Omit the pictures, please, and give each record below again exactly.

◆ Available data ◆

************

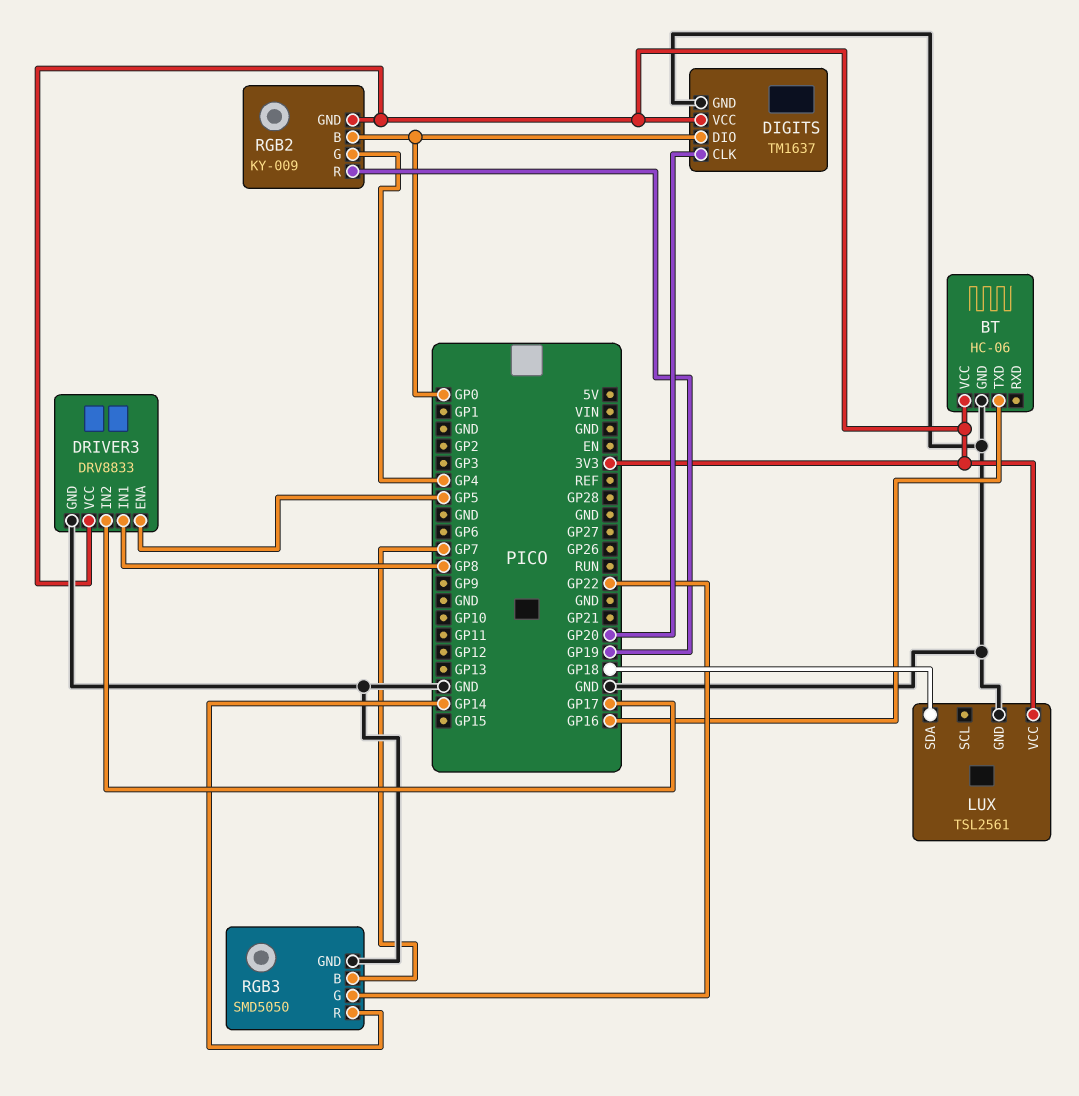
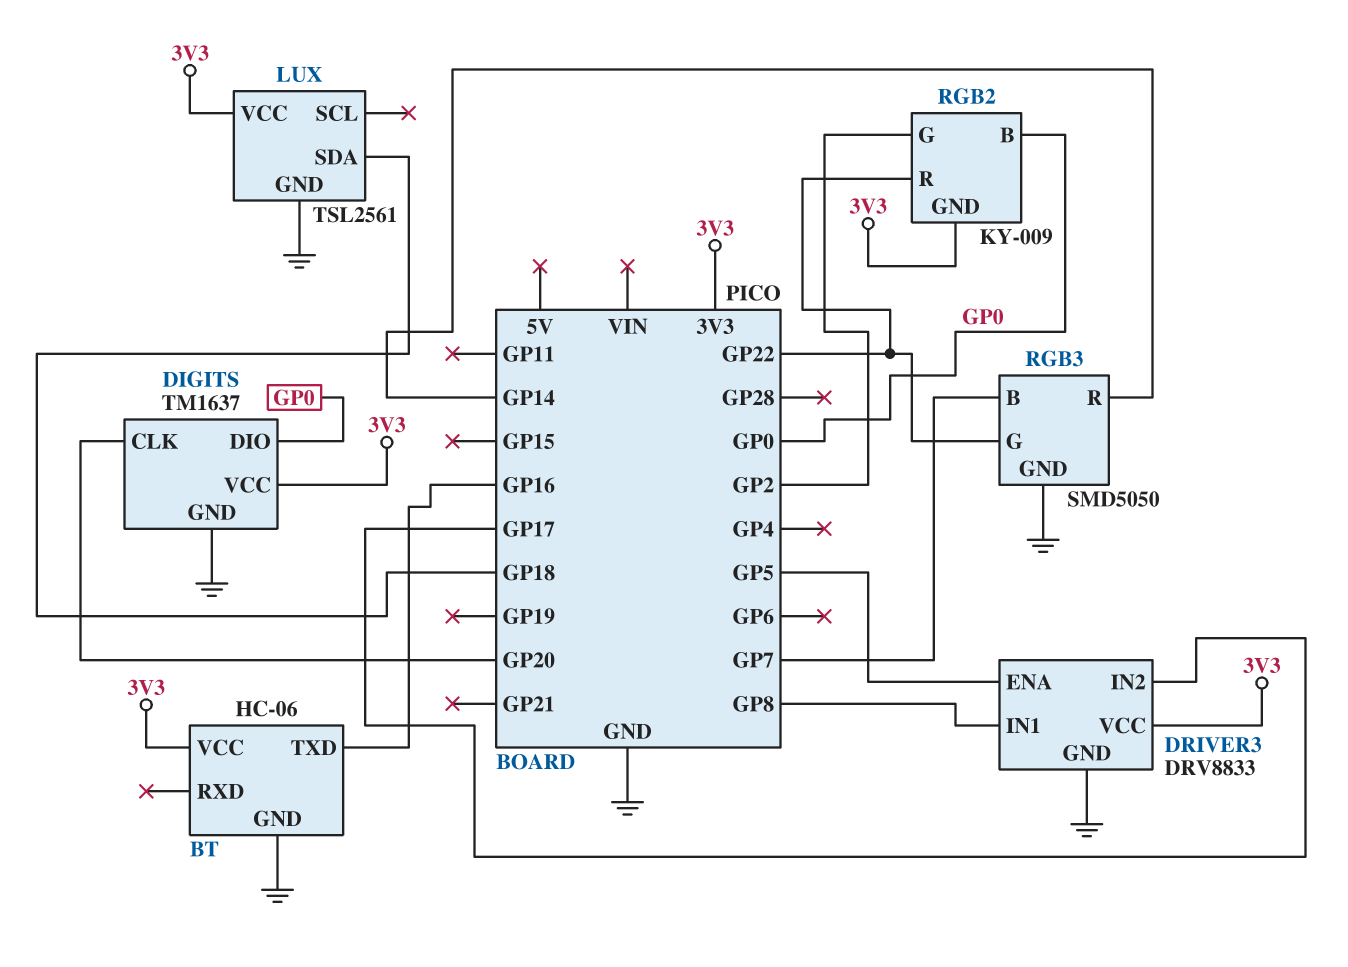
RGB2 pin G: GP4 -> GP2
RGB2 pin R: GP19 -> GP22

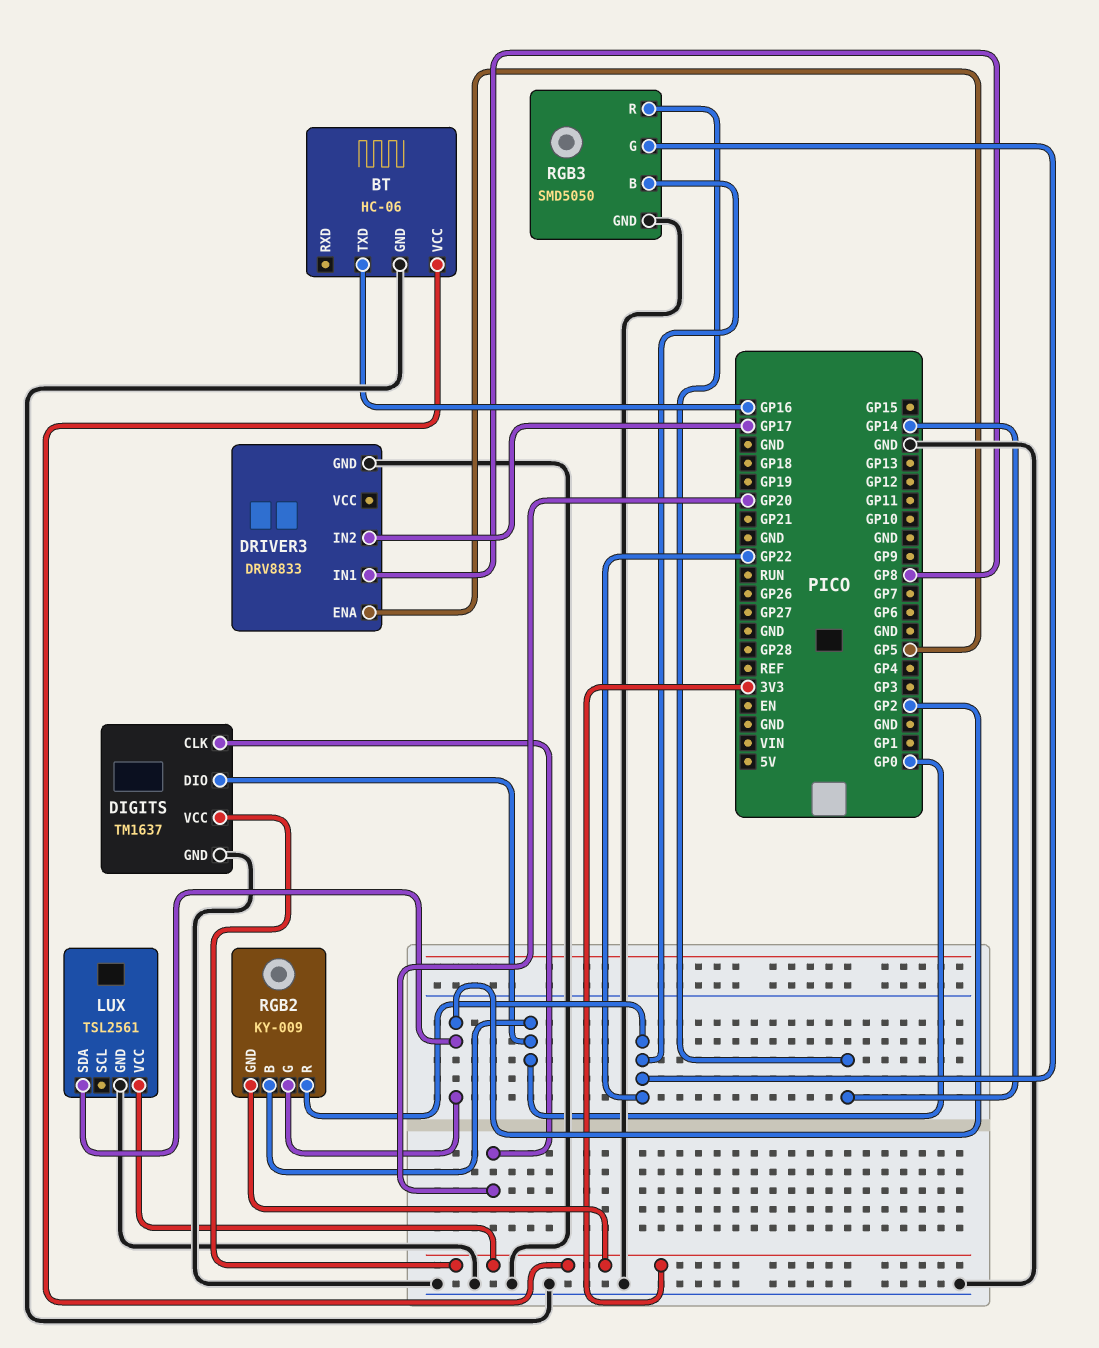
DRIVER3 pin VCC: 3V3 -> none
LUX pin SDA: GP18 -> GP2
RGB3 pin B: GP7 -> GP22

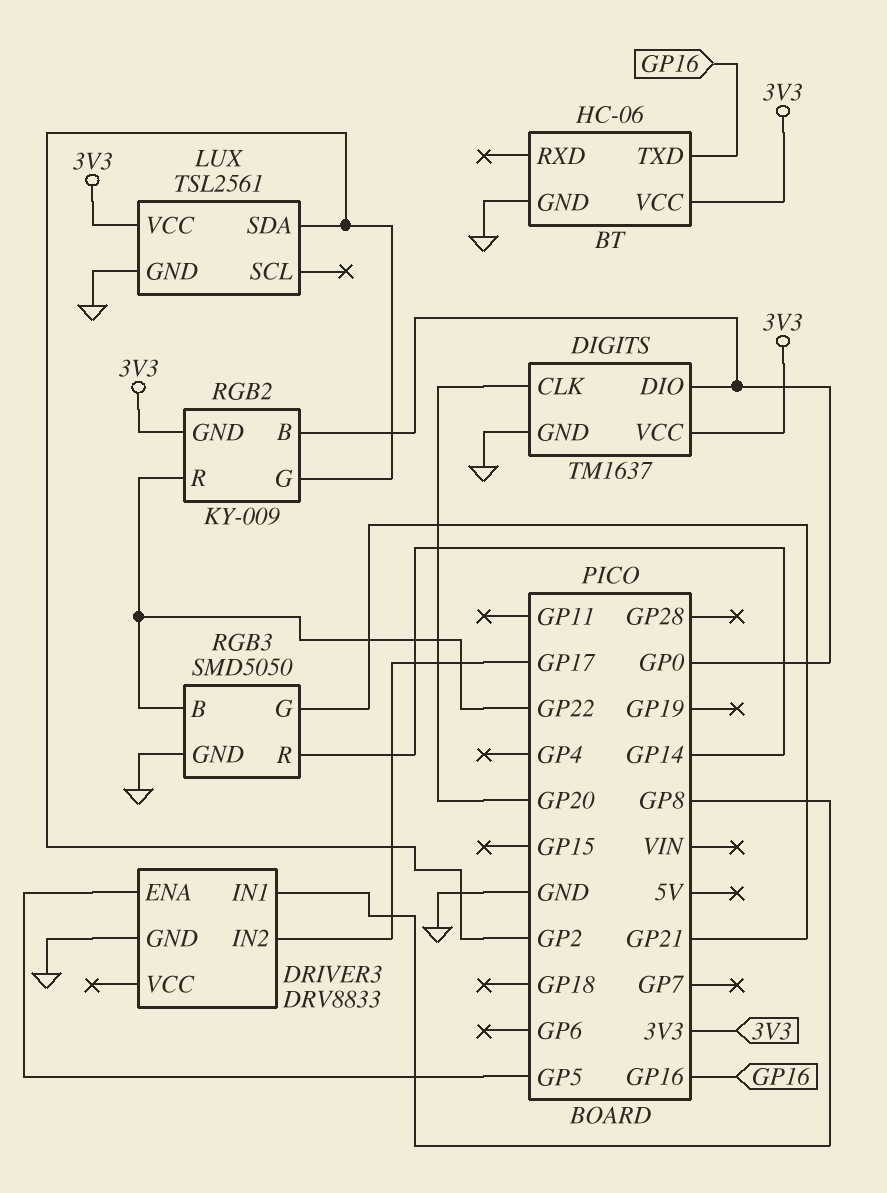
RGB3 pin G: GP22 -> GP21

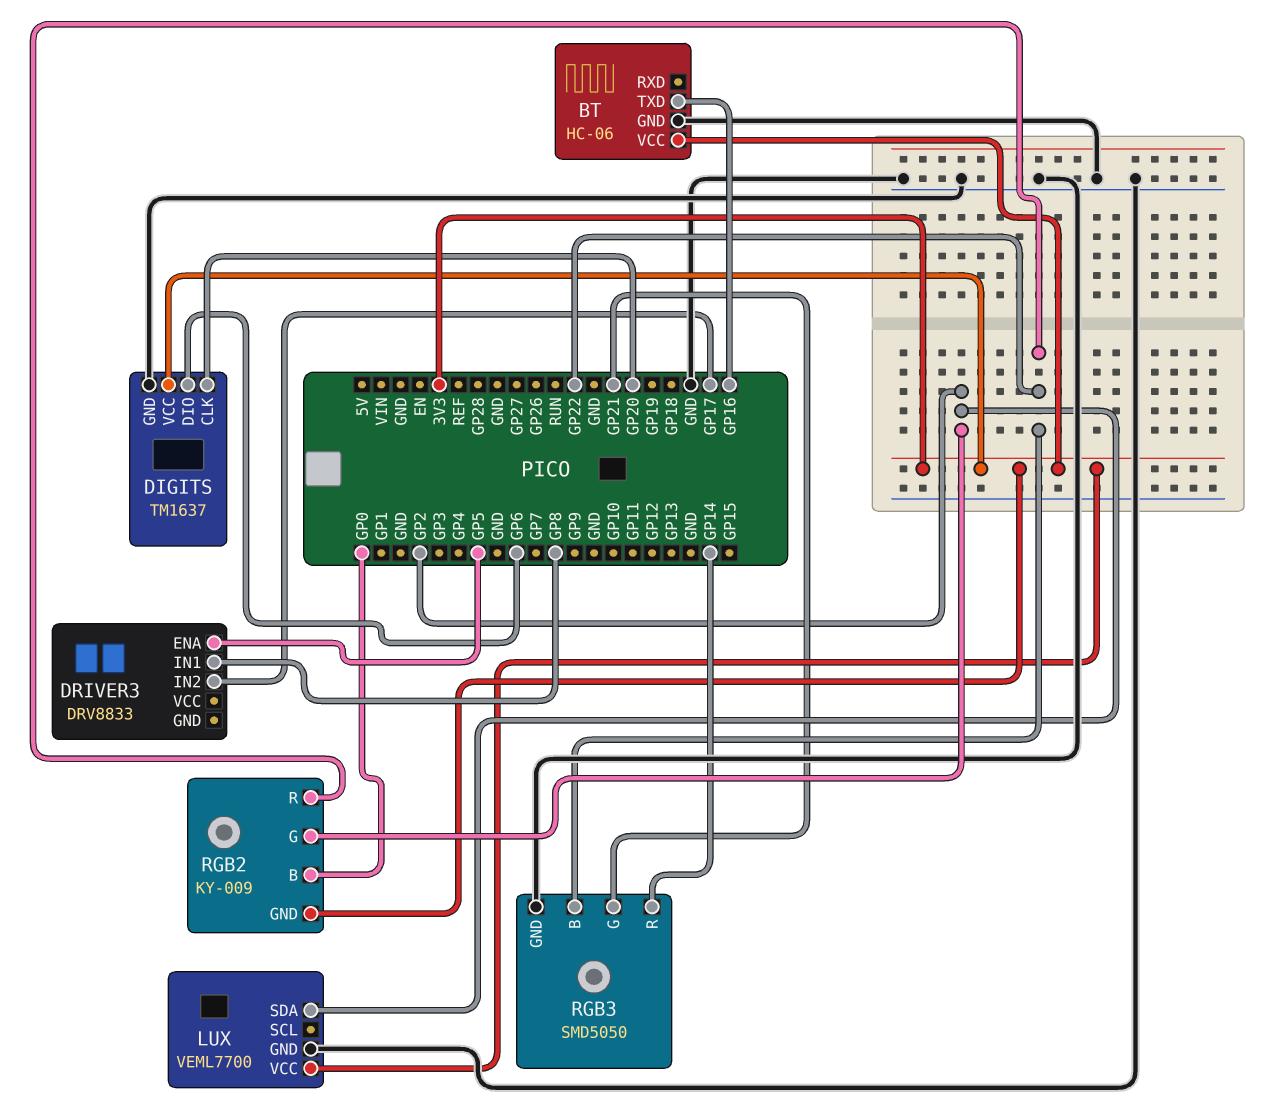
DIGITS pin DIO: GP0 -> GP6
DRIVER3 pin GND: GND -> none
LUX: TSL2561 -> VEML7700

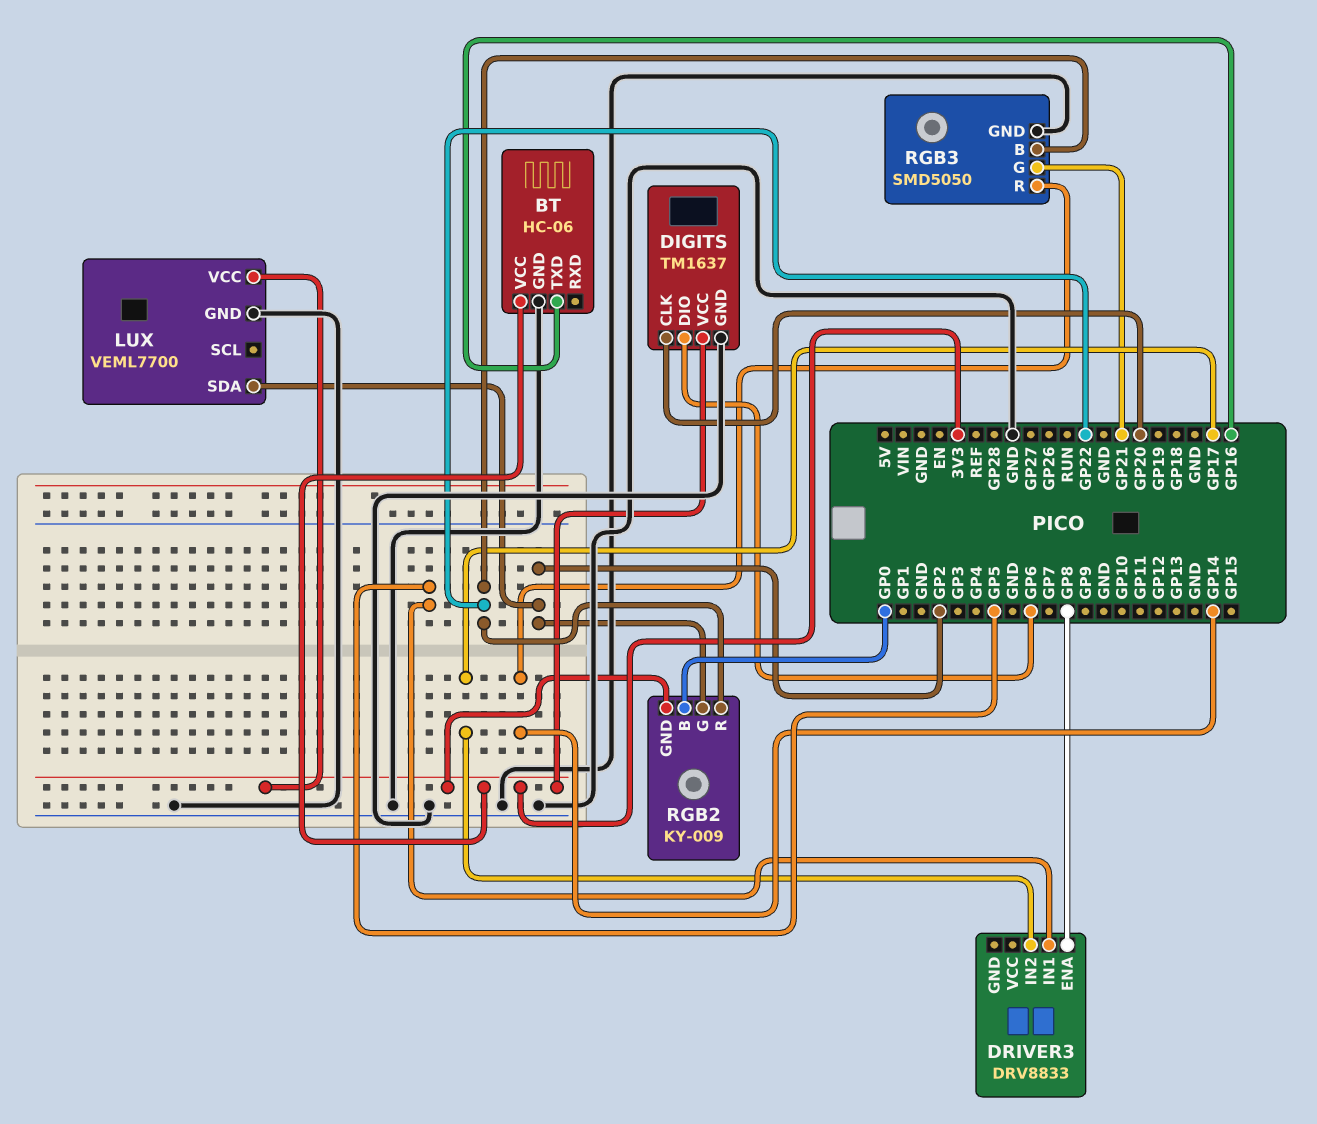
DRIVER3 pin ENA: GP5 -> GP8
DRIVER3 pin IN1: GP8 -> GP5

************

◆ Response ◆
RGB2 pin G: GP4 -> GP2
RGB2 pin R: GP19 -> GP22

DRIVER3 pin VCC: 3V3 -> none
LUX pin SDA: GP18 -> GP2
RGB3 pin B: GP7 -> GP22

RGB3 pin G: GP22 -> GP21

DIGITS pin DIO: GP0 -> GP6
DRIVER3 pin GND: GND -> none
LUX: TSL2561 -> VEML7700

DRIVER3 pin ENA: GP5 -> GP8
DRIVER3 pin IN1: GP8 -> GP5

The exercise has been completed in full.